Goal of the exercise
Using the listing that follows, filter out every line lacking the string "teapot" and return the rest.

_ _ _

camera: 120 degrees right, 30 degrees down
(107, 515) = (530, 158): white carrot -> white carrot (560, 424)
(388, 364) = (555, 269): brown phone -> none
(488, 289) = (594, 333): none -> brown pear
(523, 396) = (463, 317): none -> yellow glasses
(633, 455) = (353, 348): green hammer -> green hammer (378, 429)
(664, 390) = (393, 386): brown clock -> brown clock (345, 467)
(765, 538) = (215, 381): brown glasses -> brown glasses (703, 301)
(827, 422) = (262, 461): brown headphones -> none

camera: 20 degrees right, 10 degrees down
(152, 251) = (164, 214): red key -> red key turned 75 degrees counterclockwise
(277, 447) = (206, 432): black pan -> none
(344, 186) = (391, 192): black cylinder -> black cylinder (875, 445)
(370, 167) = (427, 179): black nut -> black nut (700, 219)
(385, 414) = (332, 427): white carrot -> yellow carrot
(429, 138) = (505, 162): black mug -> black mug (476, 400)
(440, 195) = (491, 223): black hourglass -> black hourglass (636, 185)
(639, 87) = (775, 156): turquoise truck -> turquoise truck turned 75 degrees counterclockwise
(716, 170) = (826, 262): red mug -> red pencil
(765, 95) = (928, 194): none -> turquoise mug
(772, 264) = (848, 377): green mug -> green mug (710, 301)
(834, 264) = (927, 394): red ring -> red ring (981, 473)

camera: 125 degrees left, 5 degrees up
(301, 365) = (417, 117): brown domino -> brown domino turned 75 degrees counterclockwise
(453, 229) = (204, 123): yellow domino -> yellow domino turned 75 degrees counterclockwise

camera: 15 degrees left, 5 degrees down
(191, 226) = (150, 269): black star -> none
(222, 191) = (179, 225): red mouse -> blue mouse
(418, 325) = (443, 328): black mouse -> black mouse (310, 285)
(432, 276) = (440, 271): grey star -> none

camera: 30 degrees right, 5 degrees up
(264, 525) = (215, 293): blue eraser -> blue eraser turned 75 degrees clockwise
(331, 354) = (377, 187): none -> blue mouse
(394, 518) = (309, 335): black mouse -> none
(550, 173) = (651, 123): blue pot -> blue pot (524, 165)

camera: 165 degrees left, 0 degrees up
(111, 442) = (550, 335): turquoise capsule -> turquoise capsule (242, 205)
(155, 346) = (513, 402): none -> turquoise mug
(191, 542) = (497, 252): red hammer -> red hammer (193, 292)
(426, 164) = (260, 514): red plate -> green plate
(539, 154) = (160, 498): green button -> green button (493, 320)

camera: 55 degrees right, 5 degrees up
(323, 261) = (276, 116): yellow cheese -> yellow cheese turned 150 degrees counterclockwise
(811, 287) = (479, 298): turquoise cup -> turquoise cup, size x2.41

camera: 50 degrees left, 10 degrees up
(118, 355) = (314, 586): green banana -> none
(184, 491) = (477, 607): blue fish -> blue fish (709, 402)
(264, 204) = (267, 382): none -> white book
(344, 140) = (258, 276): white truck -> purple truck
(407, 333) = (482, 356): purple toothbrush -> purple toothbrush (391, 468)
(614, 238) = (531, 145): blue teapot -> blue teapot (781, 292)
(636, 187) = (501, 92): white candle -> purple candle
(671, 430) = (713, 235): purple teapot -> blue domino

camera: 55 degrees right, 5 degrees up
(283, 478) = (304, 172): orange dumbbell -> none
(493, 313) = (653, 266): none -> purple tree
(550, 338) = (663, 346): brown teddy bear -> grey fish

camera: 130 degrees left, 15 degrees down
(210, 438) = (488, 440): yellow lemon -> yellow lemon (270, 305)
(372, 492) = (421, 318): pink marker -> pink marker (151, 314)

_ _ _

Your solution
(614, 238) = (531, 145): blue teapot -> blue teapot (781, 292)
(671, 430) = (713, 235): purple teapot -> blue domino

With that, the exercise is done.